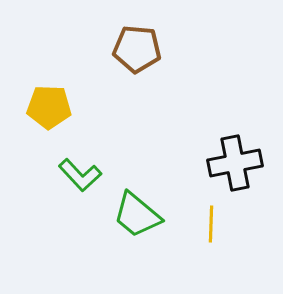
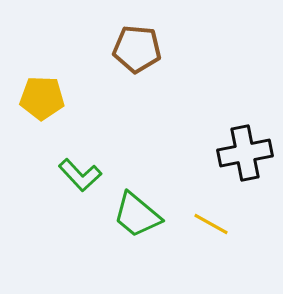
yellow pentagon: moved 7 px left, 9 px up
black cross: moved 10 px right, 10 px up
yellow line: rotated 63 degrees counterclockwise
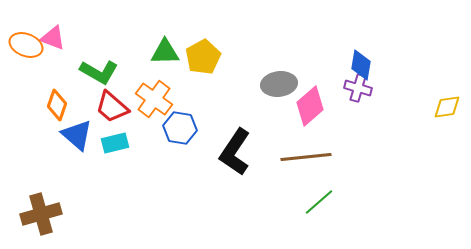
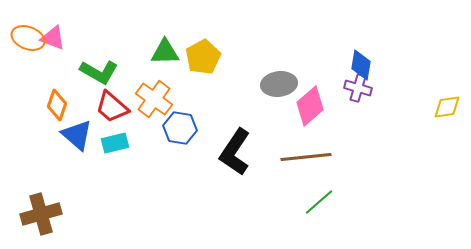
orange ellipse: moved 2 px right, 7 px up
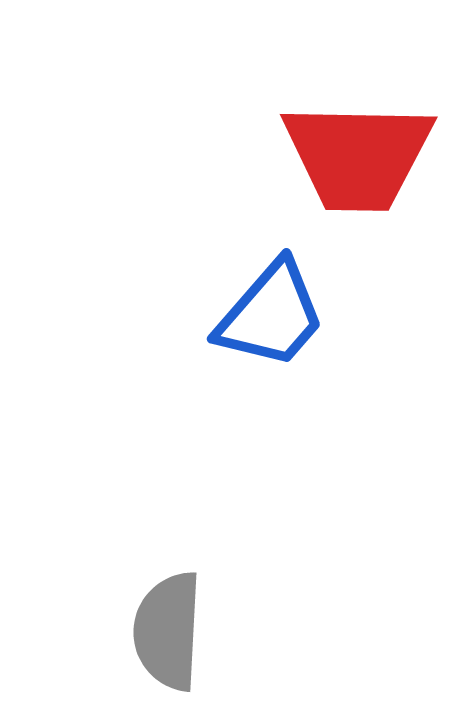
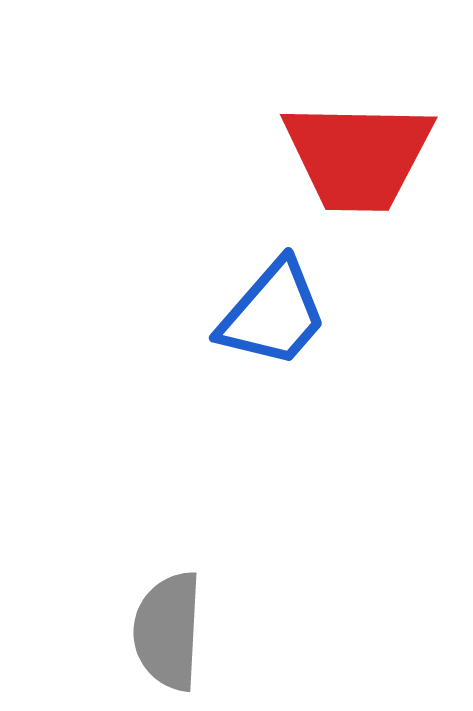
blue trapezoid: moved 2 px right, 1 px up
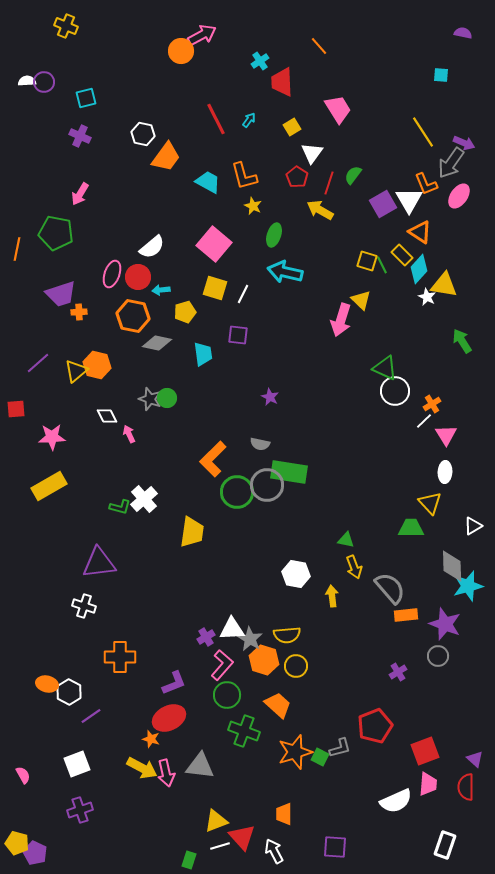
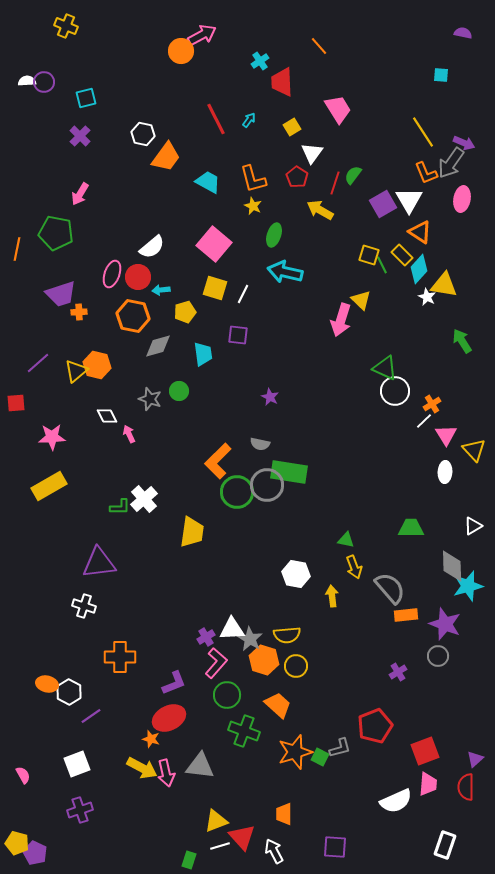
purple cross at (80, 136): rotated 20 degrees clockwise
orange L-shape at (244, 176): moved 9 px right, 3 px down
red line at (329, 183): moved 6 px right
orange L-shape at (426, 184): moved 11 px up
pink ellipse at (459, 196): moved 3 px right, 3 px down; rotated 25 degrees counterclockwise
yellow square at (367, 261): moved 2 px right, 6 px up
gray diamond at (157, 343): moved 1 px right, 3 px down; rotated 28 degrees counterclockwise
green circle at (167, 398): moved 12 px right, 7 px up
red square at (16, 409): moved 6 px up
orange L-shape at (213, 459): moved 5 px right, 2 px down
yellow triangle at (430, 503): moved 44 px right, 53 px up
green L-shape at (120, 507): rotated 15 degrees counterclockwise
pink L-shape at (222, 665): moved 6 px left, 2 px up
purple triangle at (475, 759): rotated 36 degrees clockwise
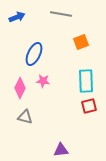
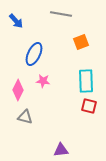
blue arrow: moved 1 px left, 4 px down; rotated 70 degrees clockwise
pink diamond: moved 2 px left, 2 px down
red square: rotated 28 degrees clockwise
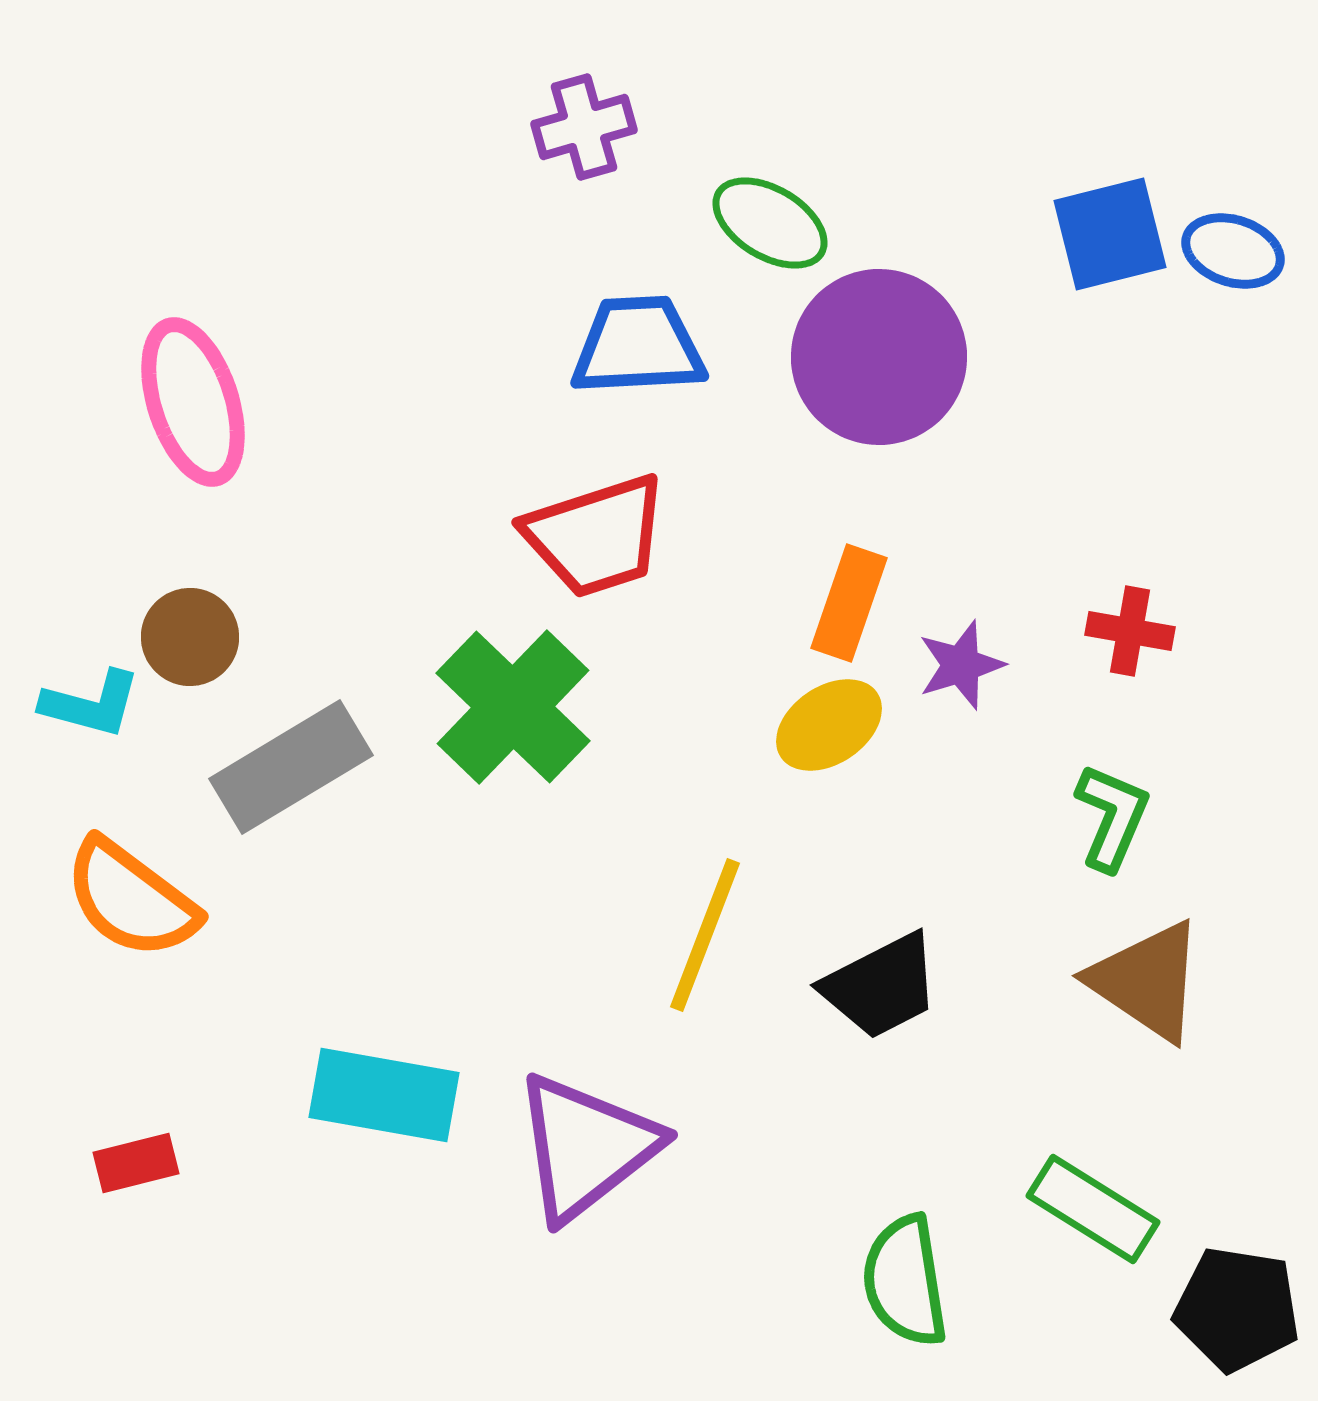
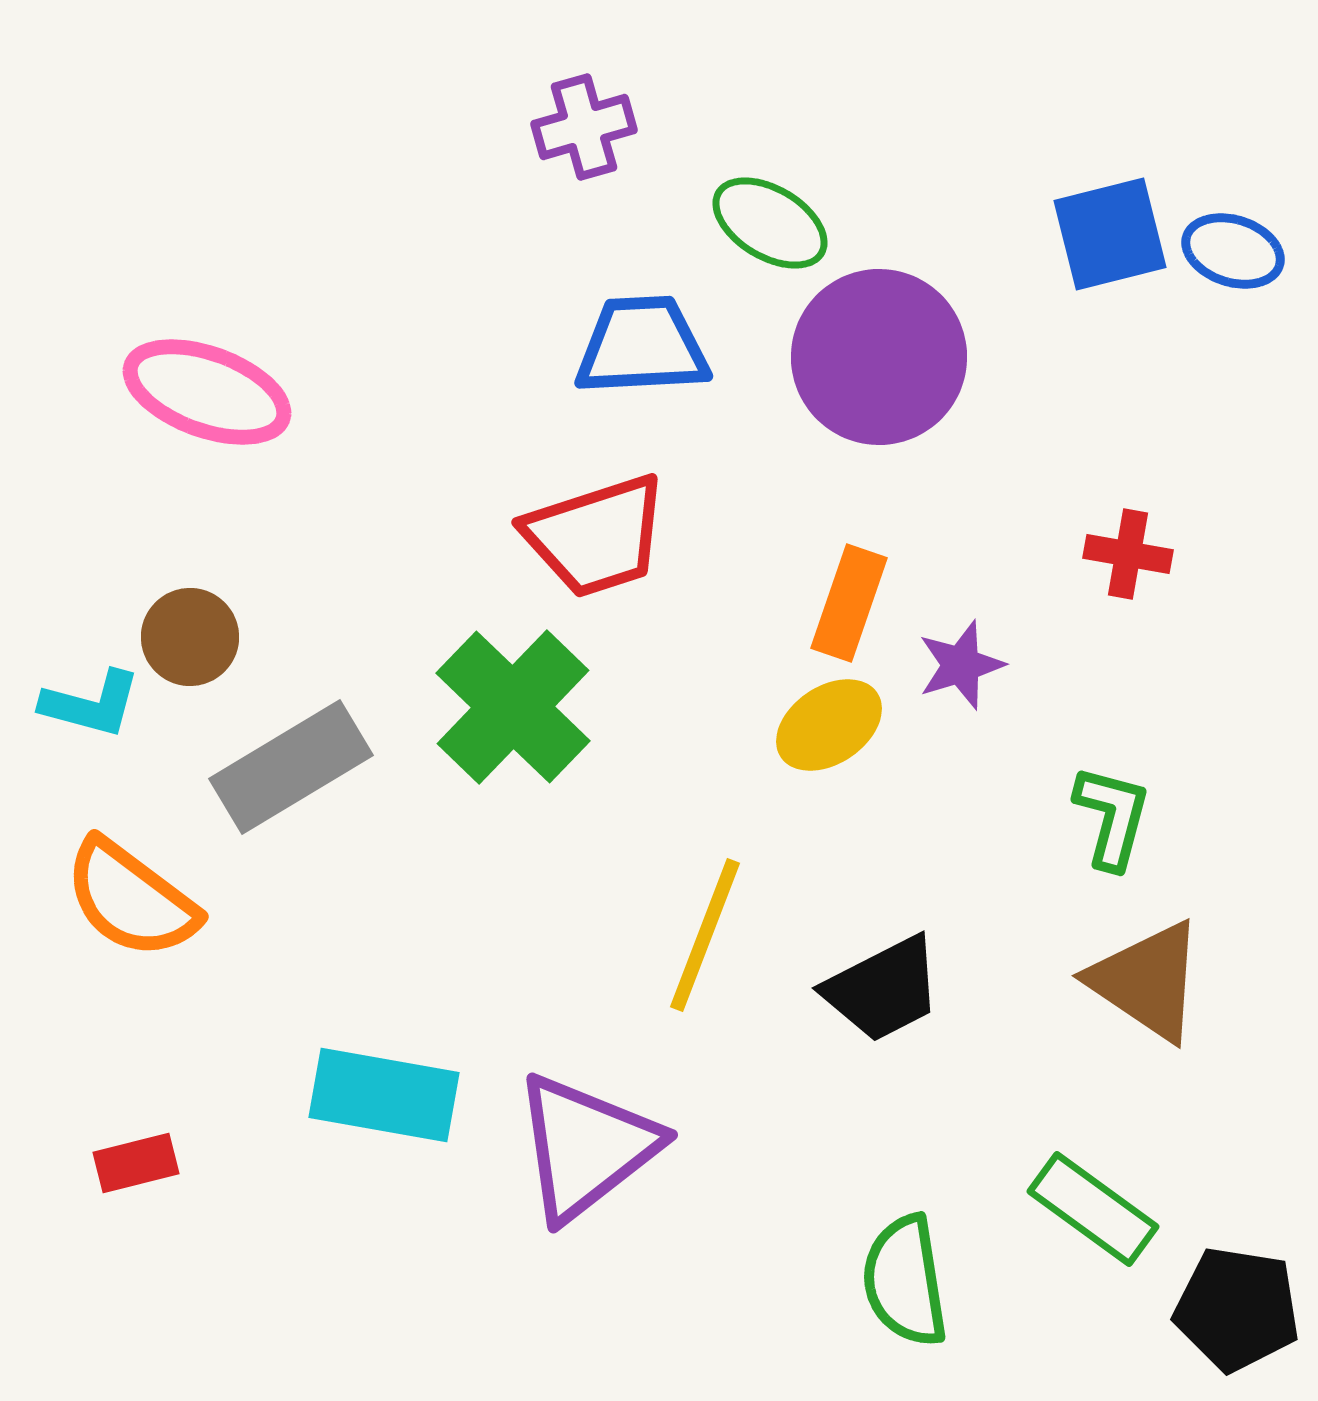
blue trapezoid: moved 4 px right
pink ellipse: moved 14 px right, 10 px up; rotated 52 degrees counterclockwise
red cross: moved 2 px left, 77 px up
green L-shape: rotated 8 degrees counterclockwise
black trapezoid: moved 2 px right, 3 px down
green rectangle: rotated 4 degrees clockwise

> _Task to complete_:
Write out the records shown above exactly, but do not include any images.

> _Exercise result_:
yellow pentagon: moved 7 px left, 9 px up
black cross: moved 10 px right, 10 px up
yellow line: rotated 63 degrees counterclockwise
orange ellipse: moved 2 px right, 7 px up
blue trapezoid: moved 2 px right, 1 px up
purple cross at (80, 136): rotated 20 degrees clockwise
orange L-shape at (244, 176): moved 9 px right, 3 px down
red line at (329, 183): moved 6 px right
orange L-shape at (426, 184): moved 11 px up
pink ellipse at (459, 196): moved 3 px right, 3 px down; rotated 25 degrees counterclockwise
yellow square at (367, 261): moved 2 px right, 6 px up
gray diamond at (157, 343): moved 1 px right, 3 px down; rotated 28 degrees counterclockwise
green circle at (167, 398): moved 12 px right, 7 px up
red square at (16, 409): moved 6 px up
orange L-shape at (213, 459): moved 5 px right, 2 px down
yellow triangle at (430, 503): moved 44 px right, 53 px up
green L-shape at (120, 507): rotated 15 degrees counterclockwise
pink L-shape at (222, 665): moved 6 px left, 2 px up
purple triangle at (475, 759): rotated 36 degrees clockwise
blue arrow: moved 1 px left, 4 px down; rotated 70 degrees clockwise
pink diamond: moved 2 px left, 2 px down
red square: rotated 28 degrees clockwise
blue trapezoid: moved 4 px right
pink ellipse: moved 14 px right, 10 px up; rotated 52 degrees counterclockwise
red cross: moved 2 px left, 77 px up
green L-shape: rotated 8 degrees counterclockwise
black trapezoid: moved 2 px right, 3 px down
green rectangle: rotated 4 degrees clockwise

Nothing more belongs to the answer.